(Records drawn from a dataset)
>>>

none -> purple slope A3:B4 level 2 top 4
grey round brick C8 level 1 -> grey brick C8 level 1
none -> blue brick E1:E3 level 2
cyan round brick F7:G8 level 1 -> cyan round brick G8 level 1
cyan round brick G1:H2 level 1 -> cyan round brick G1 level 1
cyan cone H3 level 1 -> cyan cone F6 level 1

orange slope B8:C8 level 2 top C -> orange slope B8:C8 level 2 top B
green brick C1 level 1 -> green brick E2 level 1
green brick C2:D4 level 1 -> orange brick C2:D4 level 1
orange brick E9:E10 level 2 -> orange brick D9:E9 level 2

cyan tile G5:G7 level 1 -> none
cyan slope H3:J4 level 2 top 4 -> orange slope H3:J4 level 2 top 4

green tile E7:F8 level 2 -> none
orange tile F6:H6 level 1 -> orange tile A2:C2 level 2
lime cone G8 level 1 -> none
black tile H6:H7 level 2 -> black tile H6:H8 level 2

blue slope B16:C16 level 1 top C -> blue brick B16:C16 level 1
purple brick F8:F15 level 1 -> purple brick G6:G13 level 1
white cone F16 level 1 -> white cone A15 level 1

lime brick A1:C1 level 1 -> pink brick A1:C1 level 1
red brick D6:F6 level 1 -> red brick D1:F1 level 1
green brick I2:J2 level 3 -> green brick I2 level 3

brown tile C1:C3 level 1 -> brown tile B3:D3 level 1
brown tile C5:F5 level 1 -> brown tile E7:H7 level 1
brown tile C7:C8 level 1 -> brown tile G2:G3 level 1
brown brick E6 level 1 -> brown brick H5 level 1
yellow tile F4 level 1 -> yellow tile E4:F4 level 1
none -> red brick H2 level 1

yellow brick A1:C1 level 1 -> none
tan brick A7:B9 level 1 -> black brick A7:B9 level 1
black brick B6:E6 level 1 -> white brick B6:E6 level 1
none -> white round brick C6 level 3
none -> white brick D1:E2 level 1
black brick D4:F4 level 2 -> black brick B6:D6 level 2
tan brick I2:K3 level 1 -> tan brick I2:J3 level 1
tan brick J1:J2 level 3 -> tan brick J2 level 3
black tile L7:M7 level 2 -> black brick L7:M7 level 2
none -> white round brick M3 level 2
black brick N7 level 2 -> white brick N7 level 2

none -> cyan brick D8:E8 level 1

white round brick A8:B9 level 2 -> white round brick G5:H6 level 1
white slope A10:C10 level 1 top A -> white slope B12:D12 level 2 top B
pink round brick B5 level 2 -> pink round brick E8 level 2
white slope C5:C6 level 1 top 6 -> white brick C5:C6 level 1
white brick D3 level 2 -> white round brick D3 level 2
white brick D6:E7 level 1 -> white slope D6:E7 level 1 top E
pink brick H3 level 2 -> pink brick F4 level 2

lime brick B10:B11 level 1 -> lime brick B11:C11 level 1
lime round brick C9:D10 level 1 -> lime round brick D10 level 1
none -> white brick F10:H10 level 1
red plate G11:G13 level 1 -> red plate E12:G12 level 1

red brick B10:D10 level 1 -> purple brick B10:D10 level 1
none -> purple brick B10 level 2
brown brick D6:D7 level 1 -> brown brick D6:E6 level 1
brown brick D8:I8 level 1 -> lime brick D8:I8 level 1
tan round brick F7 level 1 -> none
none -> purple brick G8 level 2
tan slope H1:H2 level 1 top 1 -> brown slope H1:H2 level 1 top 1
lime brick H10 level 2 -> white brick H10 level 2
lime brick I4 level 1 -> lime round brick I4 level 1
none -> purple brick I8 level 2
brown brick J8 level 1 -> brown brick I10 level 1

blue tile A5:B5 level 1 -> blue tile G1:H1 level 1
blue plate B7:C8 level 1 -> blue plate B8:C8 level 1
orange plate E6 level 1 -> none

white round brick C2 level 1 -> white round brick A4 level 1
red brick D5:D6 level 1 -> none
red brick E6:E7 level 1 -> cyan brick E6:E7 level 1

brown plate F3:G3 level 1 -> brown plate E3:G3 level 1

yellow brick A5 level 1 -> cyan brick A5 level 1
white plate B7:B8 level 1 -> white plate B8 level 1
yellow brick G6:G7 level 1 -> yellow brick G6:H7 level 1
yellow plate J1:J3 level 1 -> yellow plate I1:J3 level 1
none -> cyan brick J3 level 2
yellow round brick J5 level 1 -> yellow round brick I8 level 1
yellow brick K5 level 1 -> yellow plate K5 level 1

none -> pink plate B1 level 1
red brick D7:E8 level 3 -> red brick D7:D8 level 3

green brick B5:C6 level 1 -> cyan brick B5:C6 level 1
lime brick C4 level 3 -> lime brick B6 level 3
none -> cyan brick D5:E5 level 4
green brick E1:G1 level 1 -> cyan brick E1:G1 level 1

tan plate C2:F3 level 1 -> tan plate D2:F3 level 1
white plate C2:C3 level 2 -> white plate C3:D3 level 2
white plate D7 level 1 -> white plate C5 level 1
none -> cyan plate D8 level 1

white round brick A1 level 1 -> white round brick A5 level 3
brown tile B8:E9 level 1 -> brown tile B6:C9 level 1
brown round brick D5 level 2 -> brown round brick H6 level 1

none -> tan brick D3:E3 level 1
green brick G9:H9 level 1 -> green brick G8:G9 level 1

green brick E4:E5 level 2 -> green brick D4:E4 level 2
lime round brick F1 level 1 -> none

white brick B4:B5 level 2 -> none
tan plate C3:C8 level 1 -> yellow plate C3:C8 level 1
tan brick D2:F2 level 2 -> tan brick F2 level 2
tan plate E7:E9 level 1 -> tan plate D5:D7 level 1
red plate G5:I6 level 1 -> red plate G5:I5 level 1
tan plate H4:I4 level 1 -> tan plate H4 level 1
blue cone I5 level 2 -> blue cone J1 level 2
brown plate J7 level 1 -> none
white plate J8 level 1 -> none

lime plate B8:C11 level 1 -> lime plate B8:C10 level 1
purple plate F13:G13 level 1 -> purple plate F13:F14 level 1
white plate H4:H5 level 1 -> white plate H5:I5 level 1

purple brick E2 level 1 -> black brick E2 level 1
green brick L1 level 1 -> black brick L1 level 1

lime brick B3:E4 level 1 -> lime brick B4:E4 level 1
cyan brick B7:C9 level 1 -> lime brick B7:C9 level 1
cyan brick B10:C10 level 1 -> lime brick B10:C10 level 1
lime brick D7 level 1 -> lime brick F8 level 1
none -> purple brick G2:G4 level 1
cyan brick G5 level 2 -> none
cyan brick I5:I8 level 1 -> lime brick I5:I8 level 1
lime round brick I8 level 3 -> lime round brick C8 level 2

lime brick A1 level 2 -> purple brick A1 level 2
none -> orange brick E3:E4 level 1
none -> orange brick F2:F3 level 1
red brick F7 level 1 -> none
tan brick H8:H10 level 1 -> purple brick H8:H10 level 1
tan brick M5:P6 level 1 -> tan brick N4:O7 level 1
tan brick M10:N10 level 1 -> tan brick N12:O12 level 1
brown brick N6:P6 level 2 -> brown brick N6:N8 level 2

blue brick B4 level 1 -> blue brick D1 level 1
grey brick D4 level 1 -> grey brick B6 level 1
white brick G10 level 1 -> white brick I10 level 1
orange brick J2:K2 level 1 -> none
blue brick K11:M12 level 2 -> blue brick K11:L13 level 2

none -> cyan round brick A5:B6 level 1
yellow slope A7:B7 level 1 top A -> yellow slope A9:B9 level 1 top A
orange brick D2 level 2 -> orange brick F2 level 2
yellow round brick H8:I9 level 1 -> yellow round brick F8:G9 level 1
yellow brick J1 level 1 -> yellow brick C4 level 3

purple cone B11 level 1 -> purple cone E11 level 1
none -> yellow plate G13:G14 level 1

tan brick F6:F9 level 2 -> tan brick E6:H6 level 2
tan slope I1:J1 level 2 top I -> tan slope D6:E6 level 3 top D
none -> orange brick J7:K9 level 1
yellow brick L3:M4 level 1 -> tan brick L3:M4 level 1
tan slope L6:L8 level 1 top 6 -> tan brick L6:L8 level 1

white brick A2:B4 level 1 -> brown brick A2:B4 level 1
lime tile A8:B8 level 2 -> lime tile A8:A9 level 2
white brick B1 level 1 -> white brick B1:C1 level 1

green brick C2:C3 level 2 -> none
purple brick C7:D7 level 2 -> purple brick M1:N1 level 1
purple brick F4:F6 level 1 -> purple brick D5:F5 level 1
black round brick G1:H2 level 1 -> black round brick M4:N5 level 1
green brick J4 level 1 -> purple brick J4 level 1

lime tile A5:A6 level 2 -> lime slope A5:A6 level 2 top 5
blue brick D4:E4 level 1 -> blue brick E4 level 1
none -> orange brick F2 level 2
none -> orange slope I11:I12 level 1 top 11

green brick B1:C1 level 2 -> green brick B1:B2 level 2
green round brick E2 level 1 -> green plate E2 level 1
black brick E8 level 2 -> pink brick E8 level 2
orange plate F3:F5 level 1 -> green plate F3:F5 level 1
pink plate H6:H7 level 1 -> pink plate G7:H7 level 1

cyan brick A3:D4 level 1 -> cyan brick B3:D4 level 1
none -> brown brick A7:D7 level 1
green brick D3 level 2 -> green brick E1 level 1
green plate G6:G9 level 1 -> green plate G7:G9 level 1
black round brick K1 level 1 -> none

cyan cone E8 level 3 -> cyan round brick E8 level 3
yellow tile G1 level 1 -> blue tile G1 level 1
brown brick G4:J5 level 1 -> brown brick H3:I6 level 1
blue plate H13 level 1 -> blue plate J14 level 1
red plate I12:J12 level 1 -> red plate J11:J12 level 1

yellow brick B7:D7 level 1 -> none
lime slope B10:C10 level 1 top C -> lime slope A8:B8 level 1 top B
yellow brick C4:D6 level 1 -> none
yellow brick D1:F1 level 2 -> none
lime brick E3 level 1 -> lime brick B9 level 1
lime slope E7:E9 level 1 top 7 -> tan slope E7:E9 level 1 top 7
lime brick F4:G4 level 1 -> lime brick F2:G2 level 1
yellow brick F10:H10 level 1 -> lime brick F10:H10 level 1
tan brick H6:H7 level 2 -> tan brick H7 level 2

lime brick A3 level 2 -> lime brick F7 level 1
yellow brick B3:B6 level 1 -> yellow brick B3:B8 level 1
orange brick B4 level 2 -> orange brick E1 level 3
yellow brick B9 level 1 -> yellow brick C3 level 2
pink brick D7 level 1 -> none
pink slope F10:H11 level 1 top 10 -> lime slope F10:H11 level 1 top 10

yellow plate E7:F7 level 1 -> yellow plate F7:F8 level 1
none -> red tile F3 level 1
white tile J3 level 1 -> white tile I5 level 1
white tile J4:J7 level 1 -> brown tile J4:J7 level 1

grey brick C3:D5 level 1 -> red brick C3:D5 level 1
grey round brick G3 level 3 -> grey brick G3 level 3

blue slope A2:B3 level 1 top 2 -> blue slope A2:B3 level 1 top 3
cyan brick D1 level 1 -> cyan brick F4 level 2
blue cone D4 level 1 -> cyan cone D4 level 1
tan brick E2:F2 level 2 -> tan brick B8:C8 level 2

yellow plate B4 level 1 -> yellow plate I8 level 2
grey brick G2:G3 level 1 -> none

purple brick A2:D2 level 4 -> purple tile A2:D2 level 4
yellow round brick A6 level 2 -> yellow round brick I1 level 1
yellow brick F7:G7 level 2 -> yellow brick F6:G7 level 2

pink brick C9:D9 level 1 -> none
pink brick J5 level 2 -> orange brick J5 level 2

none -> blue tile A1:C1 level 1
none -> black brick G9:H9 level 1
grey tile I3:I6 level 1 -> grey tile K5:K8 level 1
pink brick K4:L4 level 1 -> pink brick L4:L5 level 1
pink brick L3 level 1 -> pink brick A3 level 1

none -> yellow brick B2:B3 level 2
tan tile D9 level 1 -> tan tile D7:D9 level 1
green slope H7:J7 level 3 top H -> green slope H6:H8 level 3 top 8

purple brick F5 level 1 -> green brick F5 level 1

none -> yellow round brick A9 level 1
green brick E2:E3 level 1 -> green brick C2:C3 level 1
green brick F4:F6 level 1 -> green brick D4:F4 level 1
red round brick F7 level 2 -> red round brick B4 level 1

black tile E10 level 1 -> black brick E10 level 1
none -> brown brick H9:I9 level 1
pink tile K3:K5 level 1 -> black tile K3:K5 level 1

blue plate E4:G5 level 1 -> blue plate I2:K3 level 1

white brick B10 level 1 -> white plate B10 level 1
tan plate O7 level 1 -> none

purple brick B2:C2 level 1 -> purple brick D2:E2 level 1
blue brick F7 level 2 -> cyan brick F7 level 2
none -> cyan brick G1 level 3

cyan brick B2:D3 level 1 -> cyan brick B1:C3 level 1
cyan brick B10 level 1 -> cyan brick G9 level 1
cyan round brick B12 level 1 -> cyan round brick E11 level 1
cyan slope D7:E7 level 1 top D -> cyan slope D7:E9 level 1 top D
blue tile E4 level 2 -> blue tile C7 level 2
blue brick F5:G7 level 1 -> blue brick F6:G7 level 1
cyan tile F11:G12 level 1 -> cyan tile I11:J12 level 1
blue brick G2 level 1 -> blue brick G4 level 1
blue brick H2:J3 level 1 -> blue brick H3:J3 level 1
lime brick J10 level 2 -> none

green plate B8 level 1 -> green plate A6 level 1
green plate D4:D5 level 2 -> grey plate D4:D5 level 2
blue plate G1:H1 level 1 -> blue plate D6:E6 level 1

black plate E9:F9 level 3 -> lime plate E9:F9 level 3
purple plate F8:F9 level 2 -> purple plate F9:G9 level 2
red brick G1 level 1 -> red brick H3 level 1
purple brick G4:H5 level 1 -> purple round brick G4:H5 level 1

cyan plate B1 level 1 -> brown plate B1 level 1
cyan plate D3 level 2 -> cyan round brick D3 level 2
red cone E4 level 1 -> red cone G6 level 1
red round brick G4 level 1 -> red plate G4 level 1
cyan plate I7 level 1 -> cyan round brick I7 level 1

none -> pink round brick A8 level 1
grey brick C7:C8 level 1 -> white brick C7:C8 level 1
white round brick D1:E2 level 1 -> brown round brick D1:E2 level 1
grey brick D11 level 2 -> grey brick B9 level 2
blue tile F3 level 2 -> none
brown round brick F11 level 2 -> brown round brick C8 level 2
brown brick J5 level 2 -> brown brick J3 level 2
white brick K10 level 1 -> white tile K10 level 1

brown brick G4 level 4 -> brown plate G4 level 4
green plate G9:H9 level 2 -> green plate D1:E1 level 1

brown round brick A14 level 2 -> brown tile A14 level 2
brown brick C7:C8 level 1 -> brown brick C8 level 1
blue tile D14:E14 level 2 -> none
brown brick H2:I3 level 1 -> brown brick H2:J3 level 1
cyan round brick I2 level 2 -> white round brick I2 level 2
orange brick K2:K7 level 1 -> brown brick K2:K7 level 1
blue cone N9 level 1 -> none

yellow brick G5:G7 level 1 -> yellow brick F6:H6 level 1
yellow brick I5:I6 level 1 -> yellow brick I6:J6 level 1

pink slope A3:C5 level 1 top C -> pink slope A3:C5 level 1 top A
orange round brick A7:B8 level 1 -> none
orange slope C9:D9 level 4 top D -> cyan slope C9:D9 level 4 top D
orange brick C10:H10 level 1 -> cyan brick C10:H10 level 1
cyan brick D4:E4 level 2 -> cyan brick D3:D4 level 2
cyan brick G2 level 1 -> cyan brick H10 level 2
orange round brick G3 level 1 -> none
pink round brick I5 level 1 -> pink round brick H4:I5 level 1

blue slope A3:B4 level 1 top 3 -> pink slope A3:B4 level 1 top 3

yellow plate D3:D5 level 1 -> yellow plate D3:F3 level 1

<<<

### ASSIGNMENT
Show each line of the data that contains the string "cone".

### ANSWER TO THIS PROBLEM
cyan cone H3 level 1 -> cyan cone F6 level 1
lime cone G8 level 1 -> none
white cone F16 level 1 -> white cone A15 level 1
blue cone I5 level 2 -> blue cone J1 level 2
purple cone B11 level 1 -> purple cone E11 level 1
cyan cone E8 level 3 -> cyan round brick E8 level 3
blue cone D4 level 1 -> cyan cone D4 level 1
red cone E4 level 1 -> red cone G6 level 1
blue cone N9 level 1 -> none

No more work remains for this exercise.